--- SOURCE DATA ---

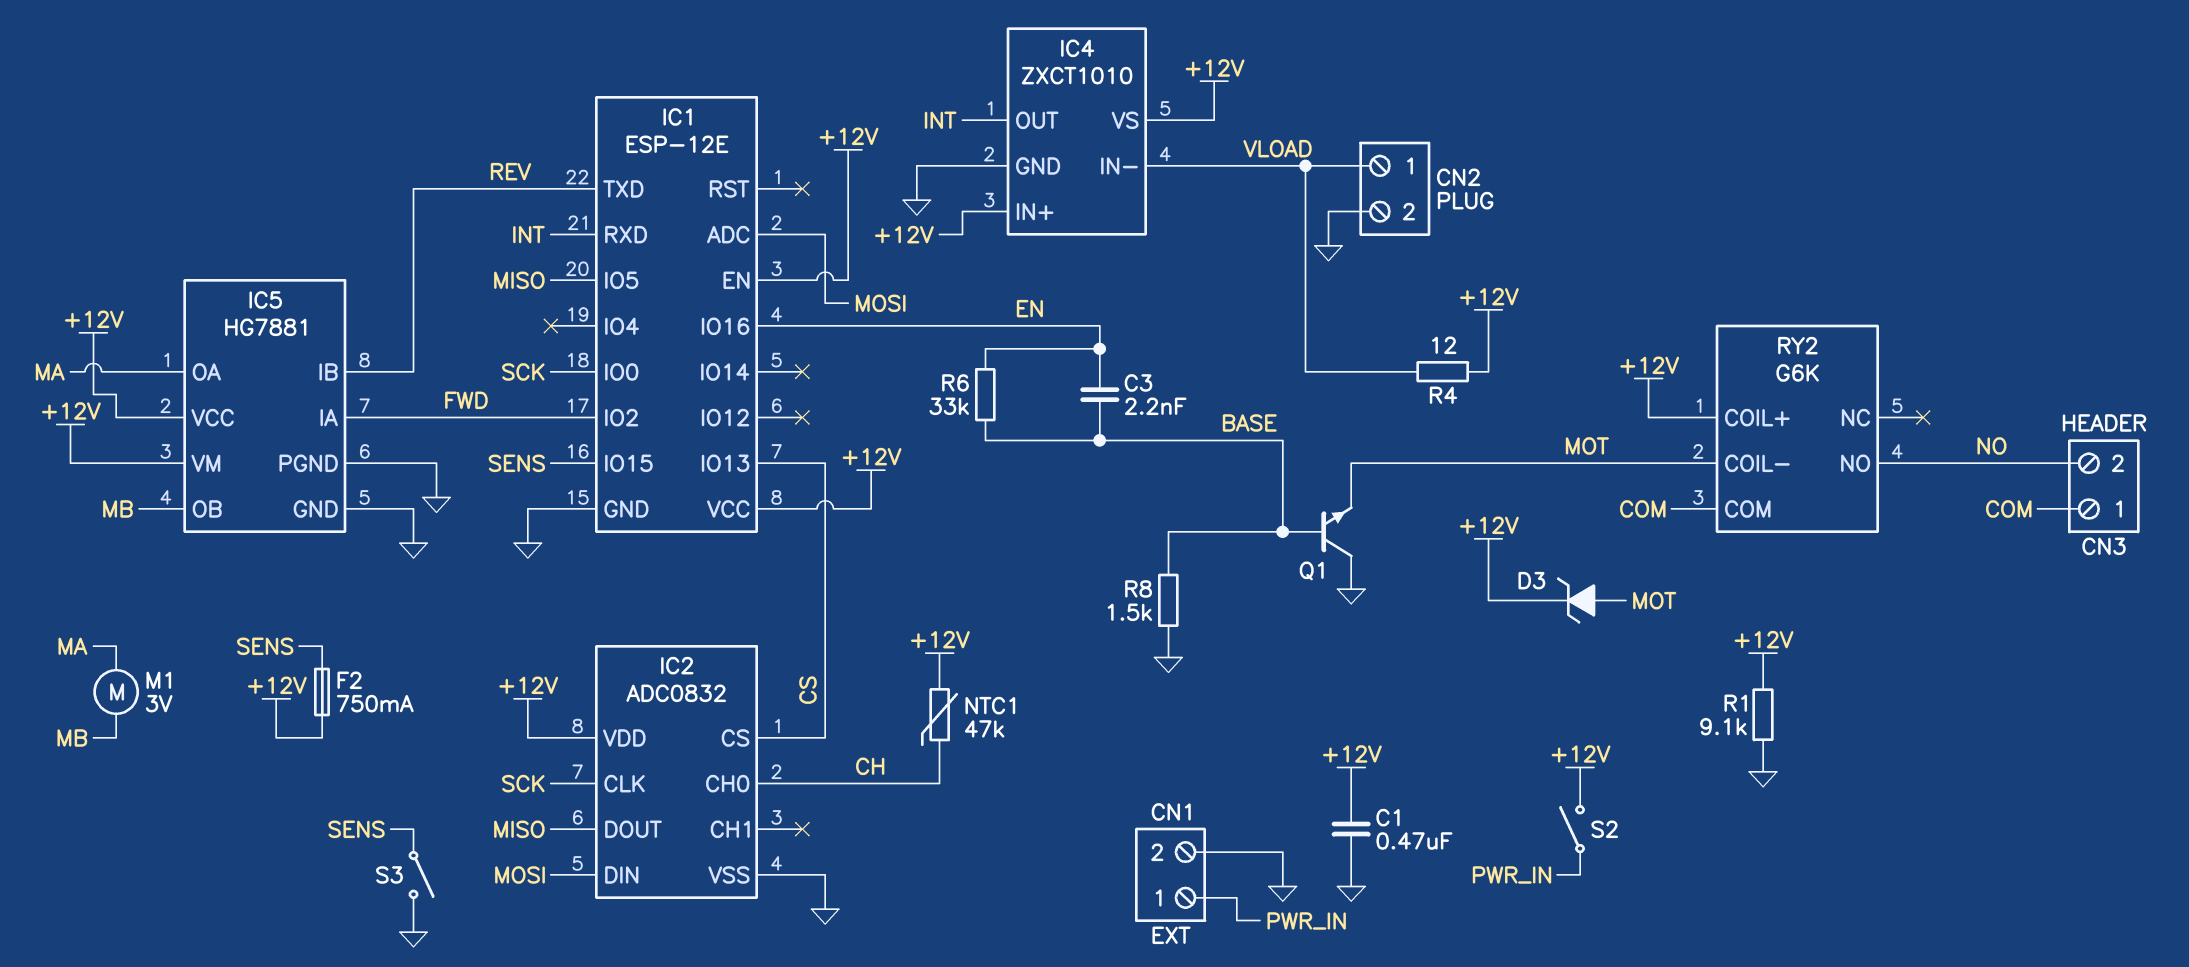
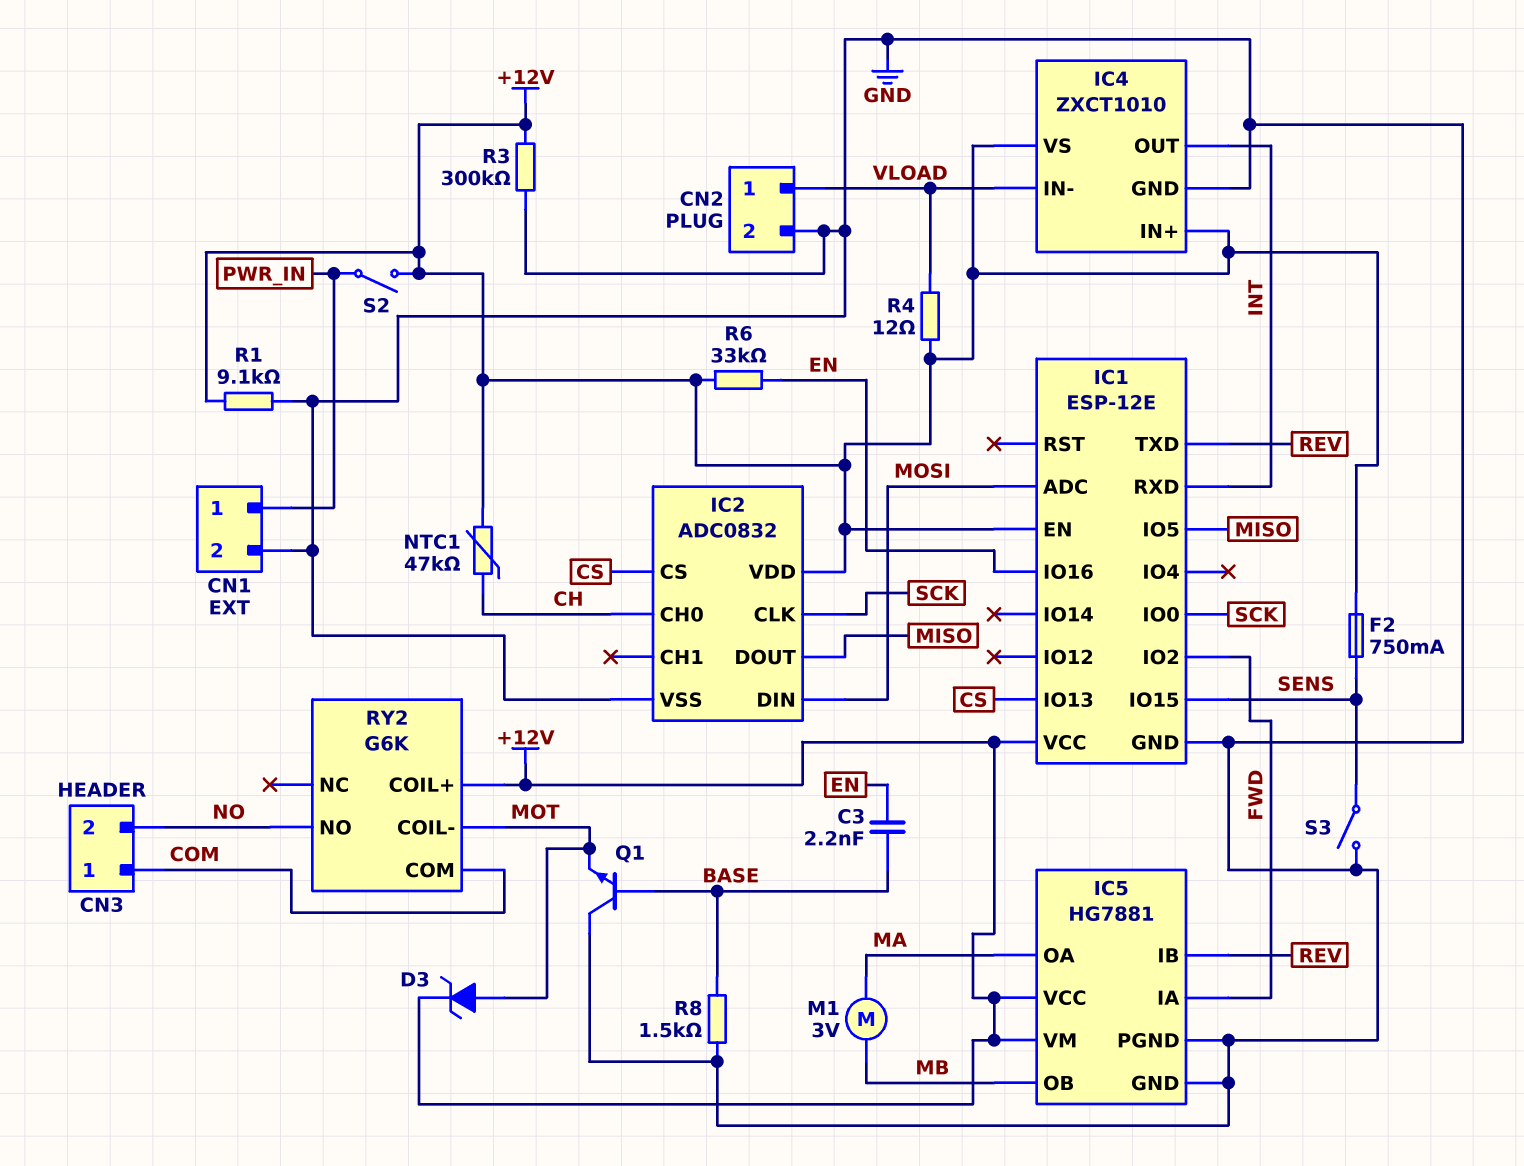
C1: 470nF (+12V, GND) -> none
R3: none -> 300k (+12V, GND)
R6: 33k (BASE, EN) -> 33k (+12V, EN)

---
--- SOURCE DATA ---

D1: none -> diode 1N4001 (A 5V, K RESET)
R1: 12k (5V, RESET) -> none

---
--- SOURCE DATA ---

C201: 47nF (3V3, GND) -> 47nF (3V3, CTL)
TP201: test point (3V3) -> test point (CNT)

---

→ REQUIRED ACTION: Above are the entries. Copy exactly the part that opens with the line containing "C1: 470nF (+12V, GND) -> none" and closes with the line containing "R6: 33k (BASE, EN) -> 33k (+12V, EN)", and no more.

→ RESPONSE:
C1: 470nF (+12V, GND) -> none
R3: none -> 300k (+12V, GND)
R6: 33k (BASE, EN) -> 33k (+12V, EN)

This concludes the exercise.